(JOB) For each entry, output its words exactly and leave any picture behind.

—————

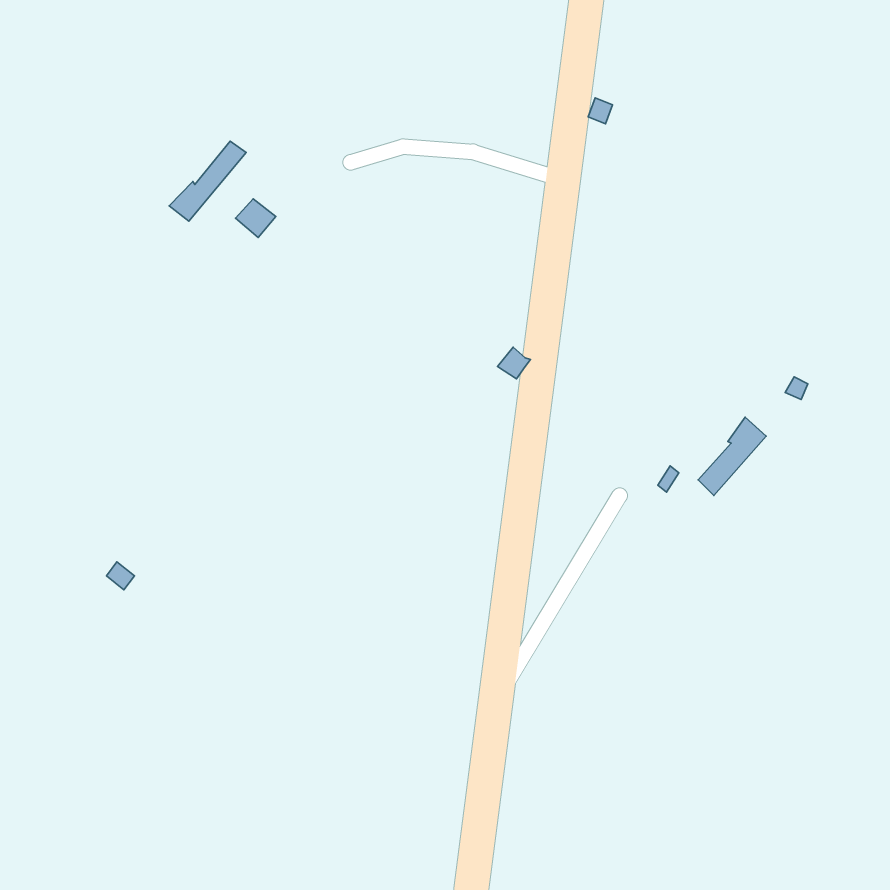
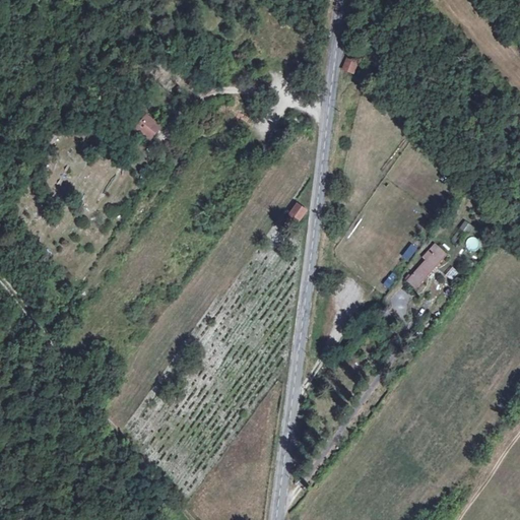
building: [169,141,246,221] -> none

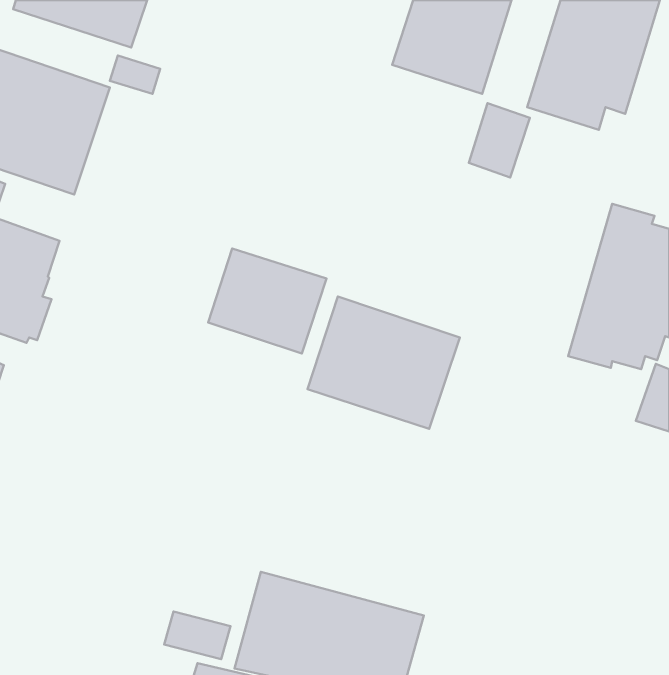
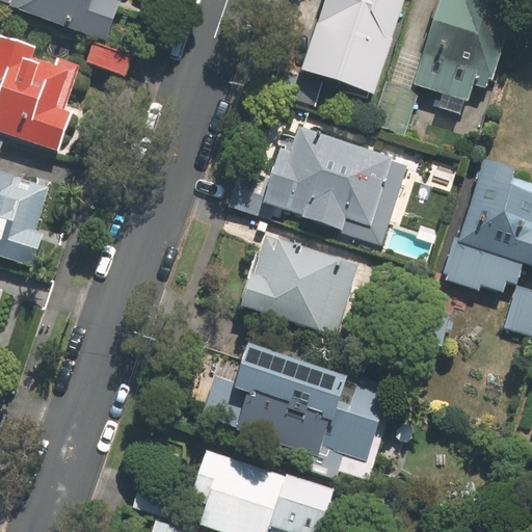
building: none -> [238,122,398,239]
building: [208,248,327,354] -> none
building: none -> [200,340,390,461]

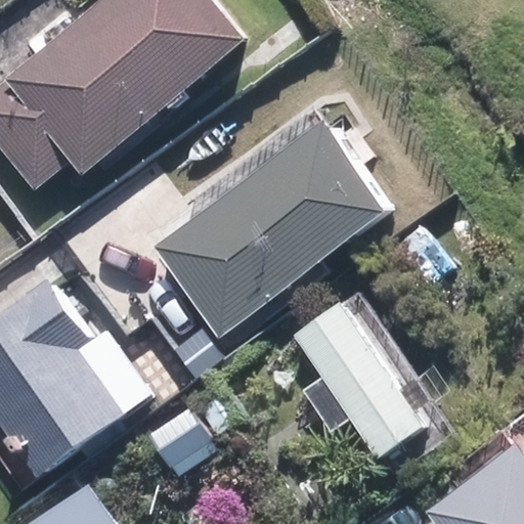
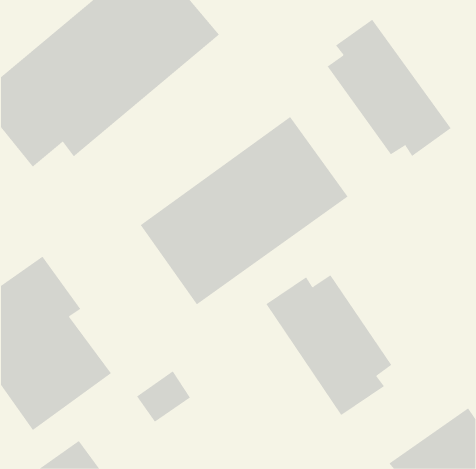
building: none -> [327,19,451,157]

—————

(YOUR SOLUTION)
building: [169,141,246,221] -> none

building: none -> [238,122,398,239]
building: [208,248,327,354] -> none
building: none -> [200,340,390,461]

building: none -> [327,19,451,157]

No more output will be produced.